━━━ Records for this task

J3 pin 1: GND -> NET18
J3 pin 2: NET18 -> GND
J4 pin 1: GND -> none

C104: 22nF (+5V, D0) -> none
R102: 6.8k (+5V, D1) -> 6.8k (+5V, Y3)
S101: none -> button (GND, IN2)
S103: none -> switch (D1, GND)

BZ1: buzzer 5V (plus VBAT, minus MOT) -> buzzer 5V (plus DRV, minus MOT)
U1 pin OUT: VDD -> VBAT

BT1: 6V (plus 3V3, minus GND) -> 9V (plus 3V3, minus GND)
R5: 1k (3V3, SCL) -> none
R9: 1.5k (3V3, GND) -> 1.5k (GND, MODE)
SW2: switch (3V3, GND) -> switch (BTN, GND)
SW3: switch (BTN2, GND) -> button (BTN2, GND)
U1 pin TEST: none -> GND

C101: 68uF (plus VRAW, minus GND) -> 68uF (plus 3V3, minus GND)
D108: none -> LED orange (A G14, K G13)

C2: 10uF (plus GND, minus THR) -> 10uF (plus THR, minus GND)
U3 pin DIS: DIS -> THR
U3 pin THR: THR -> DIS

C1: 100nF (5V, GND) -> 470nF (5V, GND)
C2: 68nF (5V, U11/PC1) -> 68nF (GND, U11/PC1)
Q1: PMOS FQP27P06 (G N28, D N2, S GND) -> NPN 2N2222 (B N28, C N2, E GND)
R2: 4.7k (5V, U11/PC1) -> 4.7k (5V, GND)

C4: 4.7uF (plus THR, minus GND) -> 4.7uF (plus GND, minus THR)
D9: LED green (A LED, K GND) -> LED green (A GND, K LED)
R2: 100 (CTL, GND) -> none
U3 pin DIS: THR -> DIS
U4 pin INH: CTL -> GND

━━━━━━

Your task — The required result is an exact repetition of the lines from the one containing "S101: none -> button (GND, IN2)" through the last line of the data.

Exercise result —
S101: none -> button (GND, IN2)
S103: none -> switch (D1, GND)

BZ1: buzzer 5V (plus VBAT, minus MOT) -> buzzer 5V (plus DRV, minus MOT)
U1 pin OUT: VDD -> VBAT

BT1: 6V (plus 3V3, minus GND) -> 9V (plus 3V3, minus GND)
R5: 1k (3V3, SCL) -> none
R9: 1.5k (3V3, GND) -> 1.5k (GND, MODE)
SW2: switch (3V3, GND) -> switch (BTN, GND)
SW3: switch (BTN2, GND) -> button (BTN2, GND)
U1 pin TEST: none -> GND

C101: 68uF (plus VRAW, minus GND) -> 68uF (plus 3V3, minus GND)
D108: none -> LED orange (A G14, K G13)

C2: 10uF (plus GND, minus THR) -> 10uF (plus THR, minus GND)
U3 pin DIS: DIS -> THR
U3 pin THR: THR -> DIS

C1: 100nF (5V, GND) -> 470nF (5V, GND)
C2: 68nF (5V, U11/PC1) -> 68nF (GND, U11/PC1)
Q1: PMOS FQP27P06 (G N28, D N2, S GND) -> NPN 2N2222 (B N28, C N2, E GND)
R2: 4.7k (5V, U11/PC1) -> 4.7k (5V, GND)

C4: 4.7uF (plus THR, minus GND) -> 4.7uF (plus GND, minus THR)
D9: LED green (A LED, K GND) -> LED green (A GND, K LED)
R2: 100 (CTL, GND) -> none
U3 pin DIS: THR -> DIS
U4 pin INH: CTL -> GND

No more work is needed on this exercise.